→ Input data:
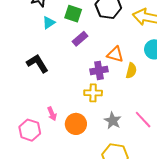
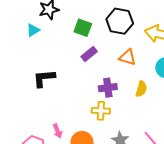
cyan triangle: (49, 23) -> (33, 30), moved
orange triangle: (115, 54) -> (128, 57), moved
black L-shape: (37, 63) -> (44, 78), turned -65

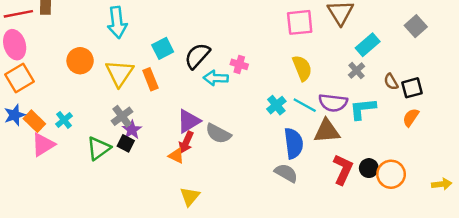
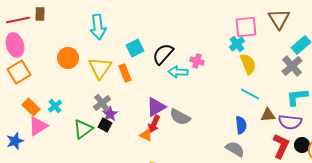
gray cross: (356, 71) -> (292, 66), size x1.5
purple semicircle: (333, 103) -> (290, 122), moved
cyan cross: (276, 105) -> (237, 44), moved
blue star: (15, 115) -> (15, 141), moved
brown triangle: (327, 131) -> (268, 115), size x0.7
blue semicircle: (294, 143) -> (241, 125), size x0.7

→ Your task: A faithful, complete copy of the records above is required, one that contains no pictures.

→ Result:
cyan triangle: (49, 23) -> (33, 30), moved
orange triangle: (115, 54) -> (128, 57), moved
black L-shape: (37, 63) -> (44, 78), turned -65

gray cross: (356, 71) -> (292, 66), size x1.5
purple semicircle: (333, 103) -> (290, 122), moved
cyan cross: (276, 105) -> (237, 44), moved
blue star: (15, 115) -> (15, 141), moved
brown triangle: (327, 131) -> (268, 115), size x0.7
blue semicircle: (294, 143) -> (241, 125), size x0.7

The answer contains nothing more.